──────── Given data ────────

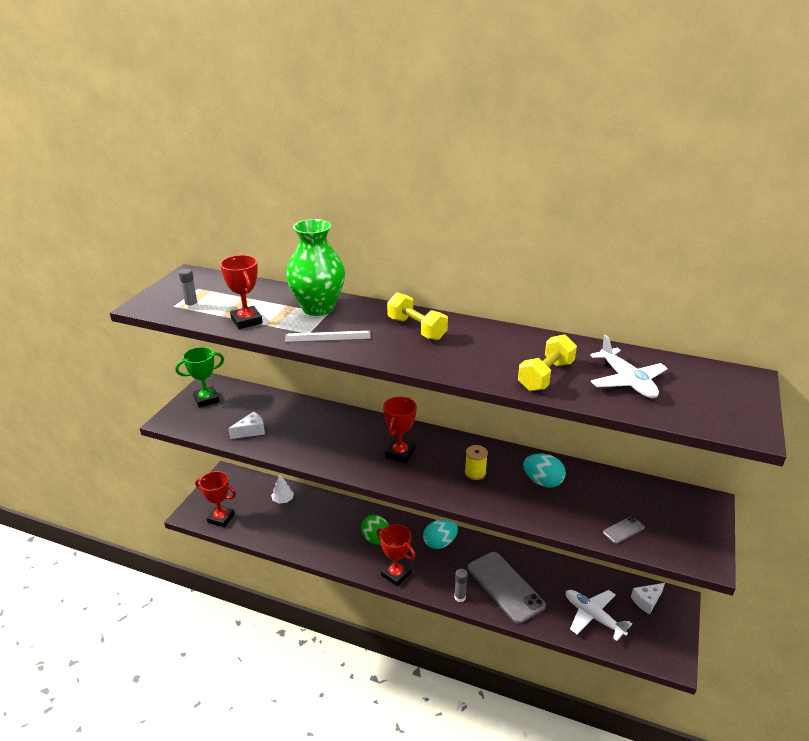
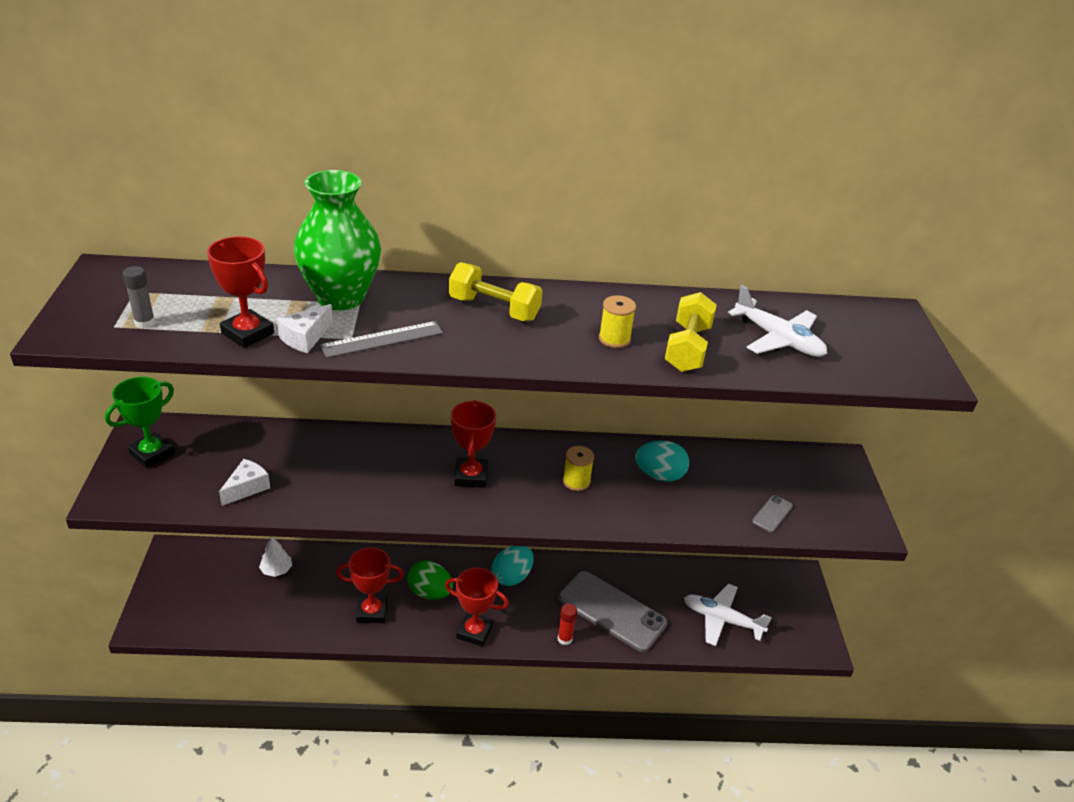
camera: 25 degrees left, 5 degrees up
(221, 518) = (196, 618): red trophy -> red trophy (372, 611)
(460, 597) = (564, 639): grey glue stick -> red glue stick
(492, 361) = (614, 339): none -> yellow spool
(646, 601) = (769, 585): white cheese -> white cheese (305, 338)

────────

### Required action
An exact copy of all the entries is required, and it must contain no pictures.

### Answer
camera: 25 degrees left, 5 degrees up
(221, 518) = (196, 618): red trophy -> red trophy (372, 611)
(460, 597) = (564, 639): grey glue stick -> red glue stick
(492, 361) = (614, 339): none -> yellow spool
(646, 601) = (769, 585): white cheese -> white cheese (305, 338)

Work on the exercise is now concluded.